- **Supplied material**
· · · · · · ·
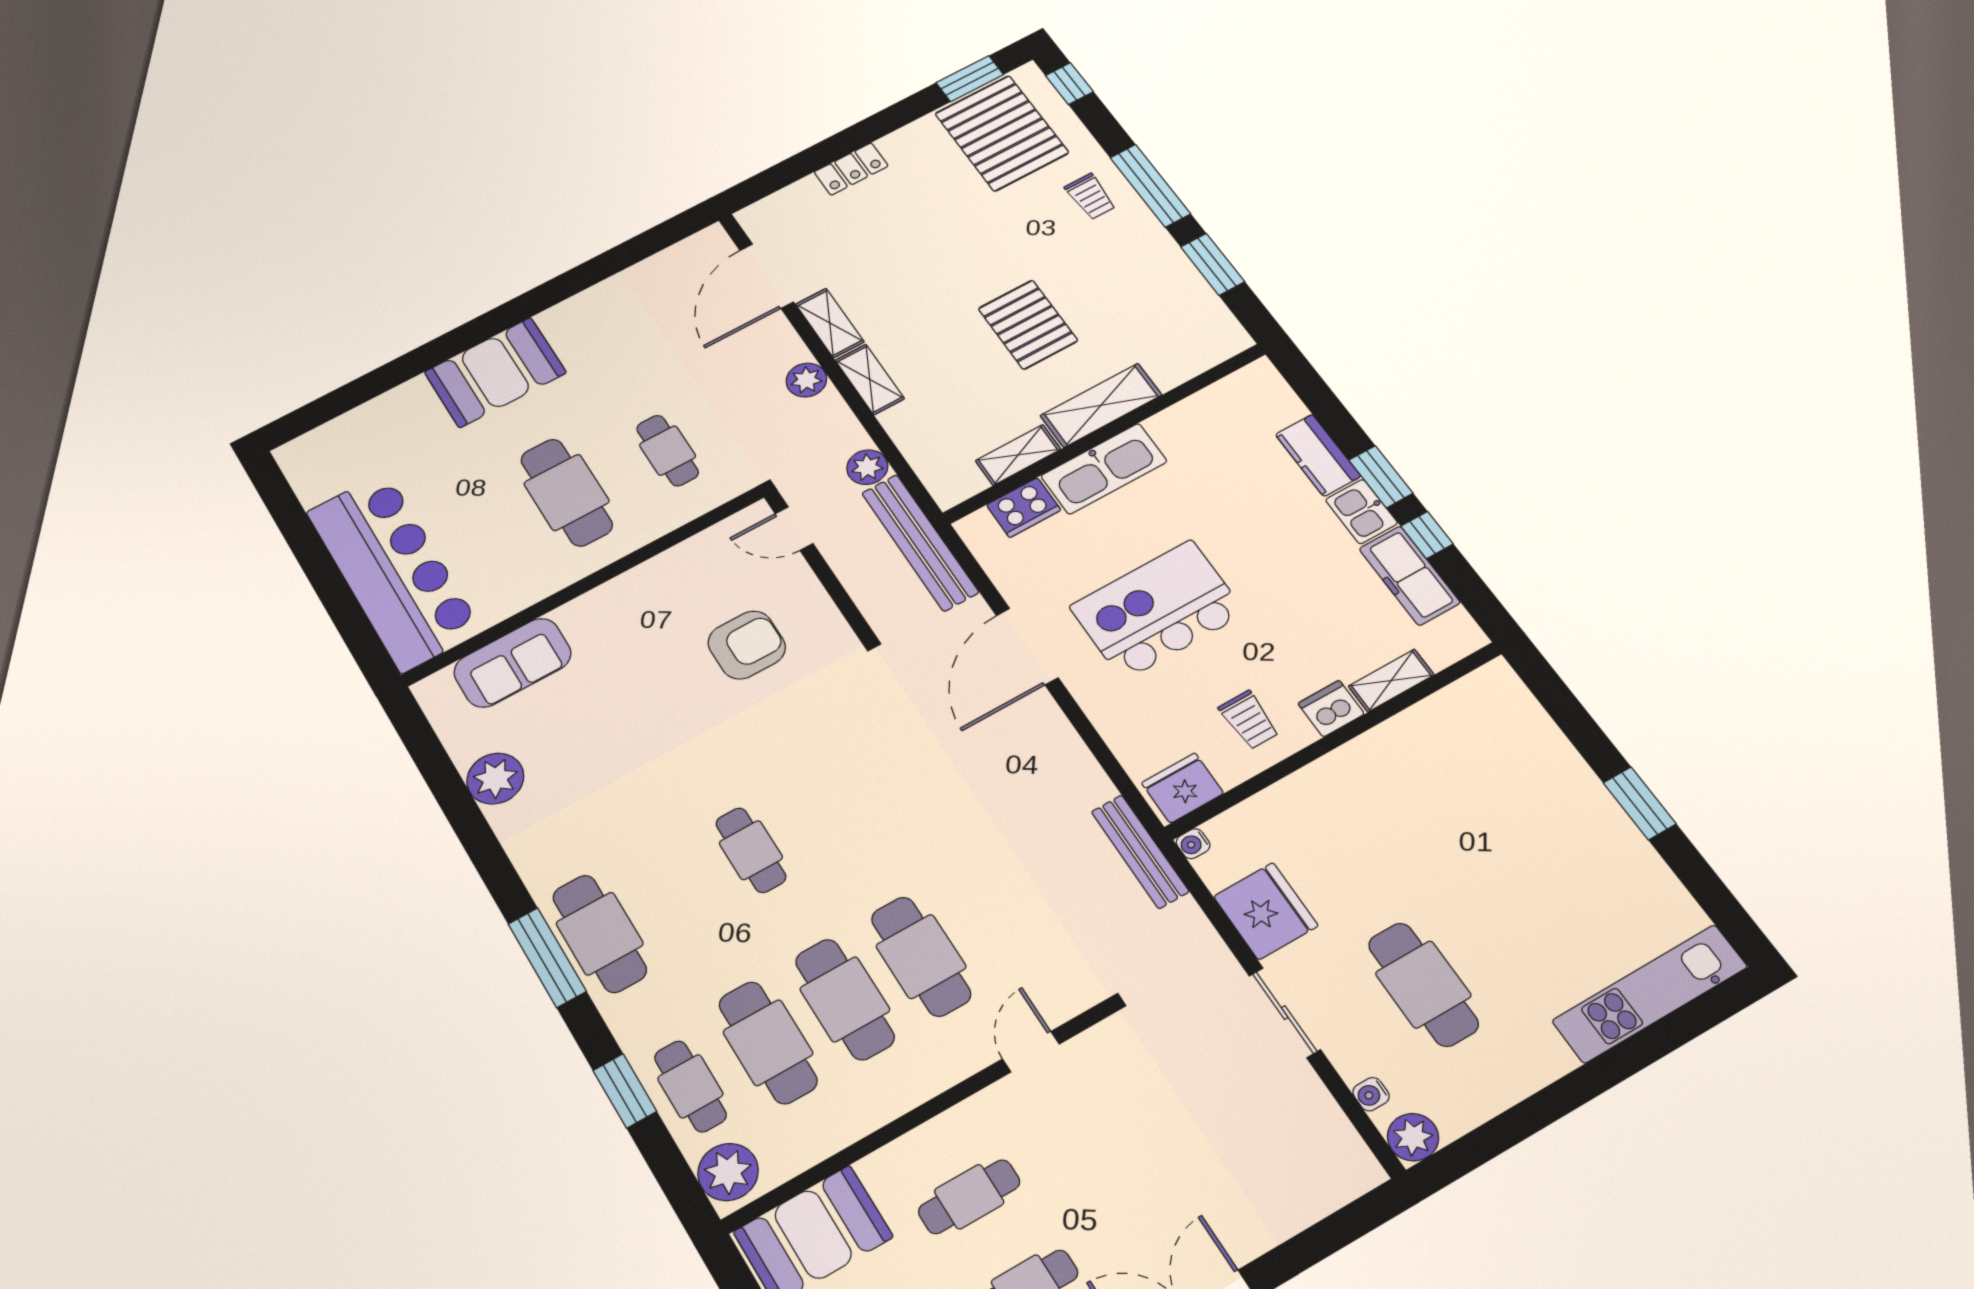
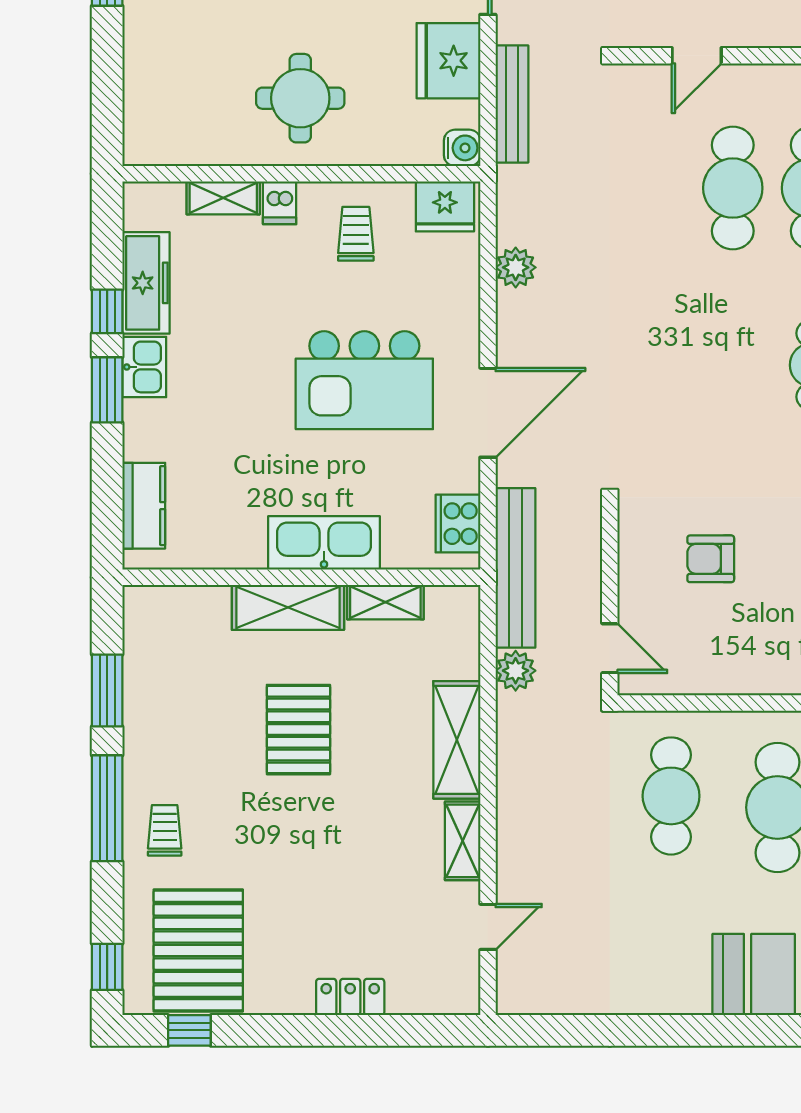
window: (970, 79) -> (189, 1030), width x0.67
door: (767, 276) -> (488, 927), width x0.53
shelving: (870, 379) -> (457, 740), width x1.50, depth x1.33
plant: (806, 380) -> (516, 267), moved
cafe table: (668, 451) -> (671, 796), width x1.37, depth x1.35
kitchen counter: (1318, 455) -> (144, 506), moved
cooker: (1024, 508) -> (458, 524), moved, turned -90
armchair: (747, 645) -> (711, 559), width x0.72, depth x0.72
dishwasher: (1331, 709) -> (280, 203), width x0.73
round table: (1381, 801) -> (300, 98), added
water cooler: (1193, 844) -> (462, 148), width x1.38, depth x1.38
bench: (1140, 852) -> (512, 104), moved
· · · · · · ·
- **Task details**
Without the pictures, repeat the listing above exactly.

- **Task response**
window: (970, 79) -> (189, 1030), width x0.67
door: (767, 276) -> (488, 927), width x0.53
shelving: (870, 379) -> (457, 740), width x1.50, depth x1.33
plant: (806, 380) -> (516, 267), moved
cafe table: (668, 451) -> (671, 796), width x1.37, depth x1.35
kitchen counter: (1318, 455) -> (144, 506), moved
cooker: (1024, 508) -> (458, 524), moved, turned -90
armchair: (747, 645) -> (711, 559), width x0.72, depth x0.72
dishwasher: (1331, 709) -> (280, 203), width x0.73
round table: (1381, 801) -> (300, 98), added
water cooler: (1193, 844) -> (462, 148), width x1.38, depth x1.38
bench: (1140, 852) -> (512, 104), moved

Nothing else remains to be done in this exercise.